### Try it
This exercise calls for every line of the data below with the string "grey" in it.

### Provided records

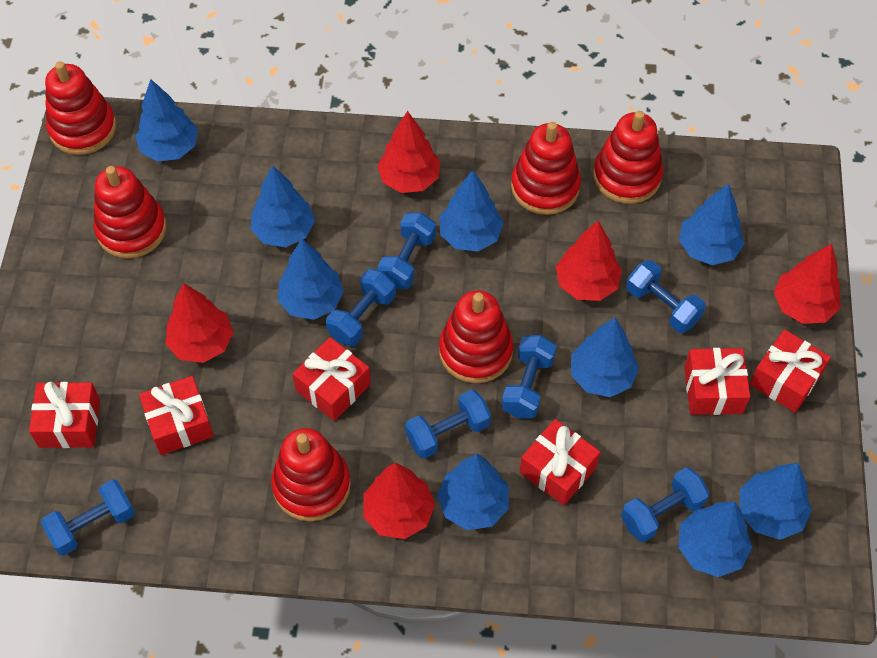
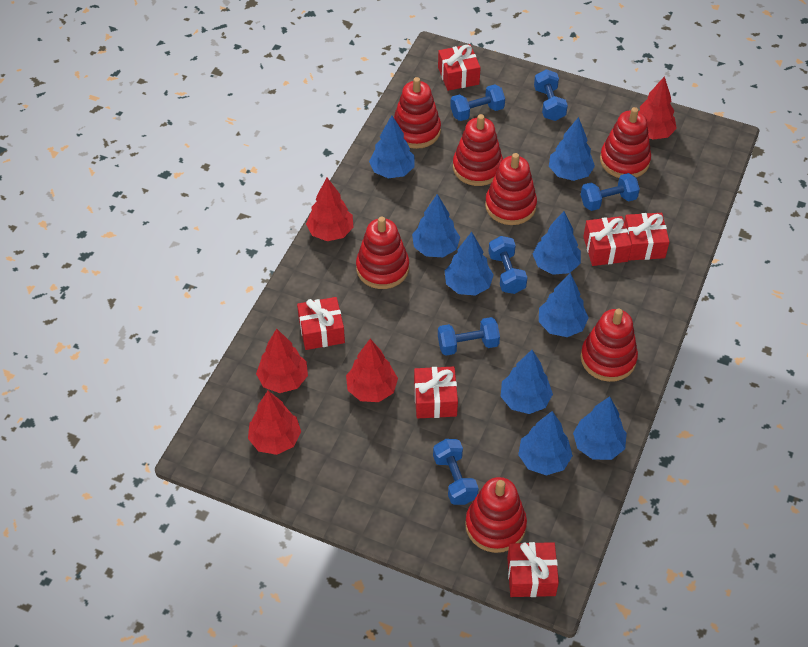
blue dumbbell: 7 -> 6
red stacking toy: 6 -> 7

==

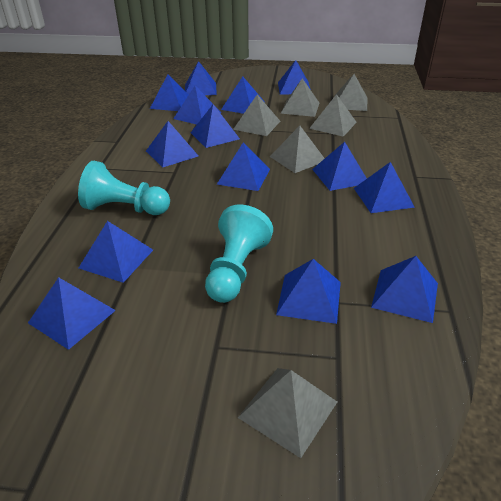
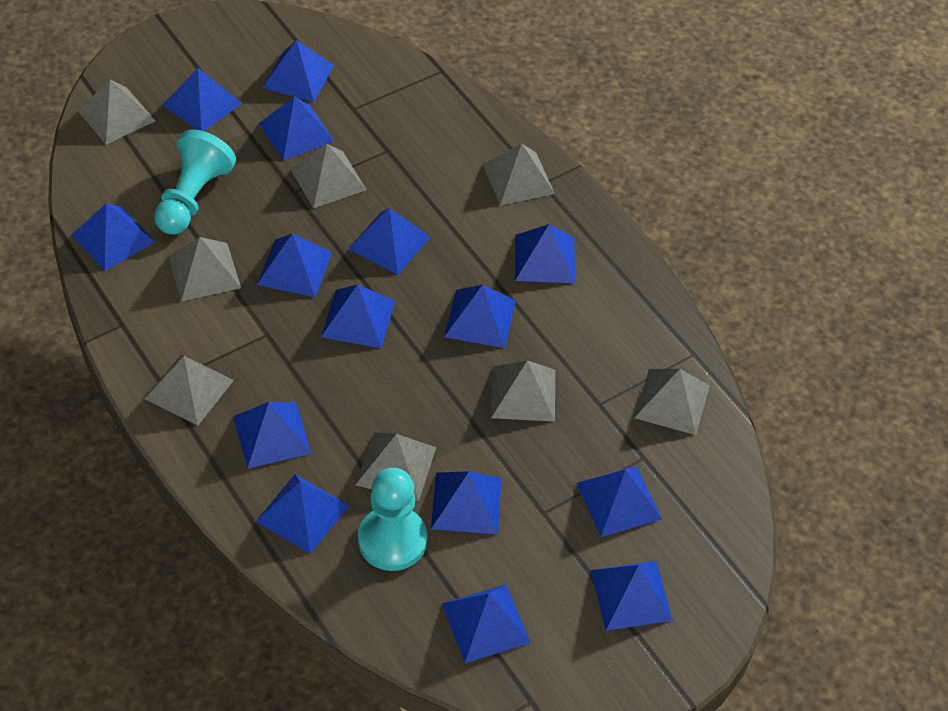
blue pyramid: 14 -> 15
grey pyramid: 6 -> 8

---

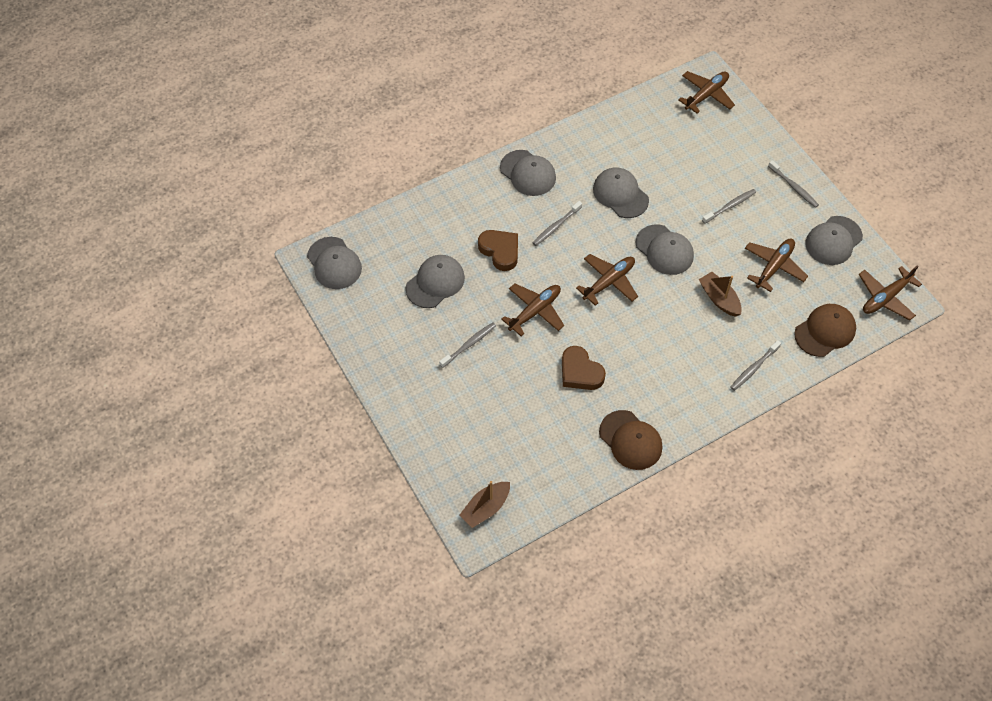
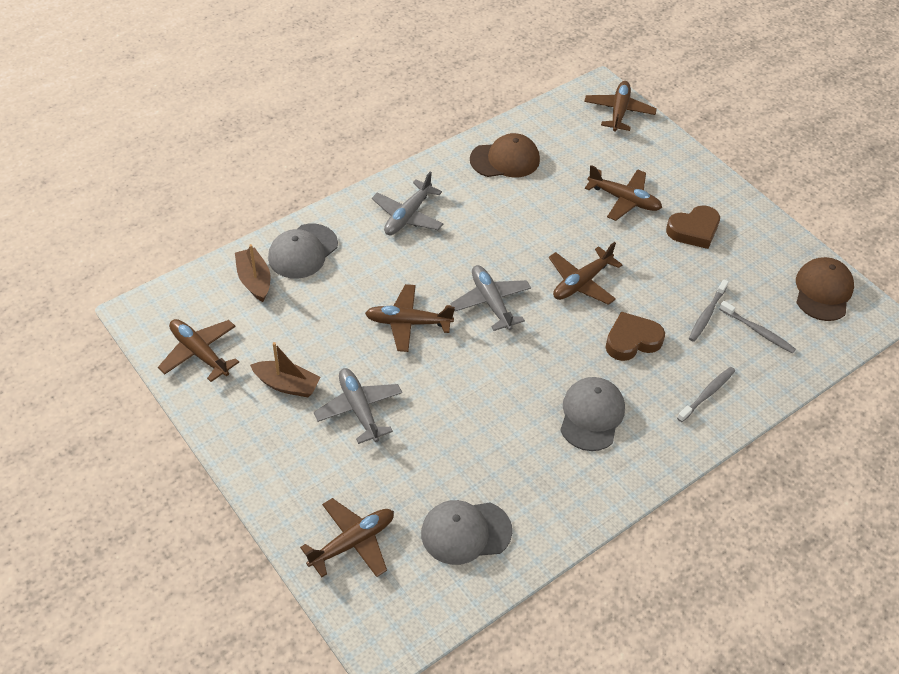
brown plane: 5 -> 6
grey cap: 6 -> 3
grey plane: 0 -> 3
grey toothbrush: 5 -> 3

### Result
grey pyramid: 6 -> 8
grey cap: 6 -> 3
grey plane: 0 -> 3
grey toothbrush: 5 -> 3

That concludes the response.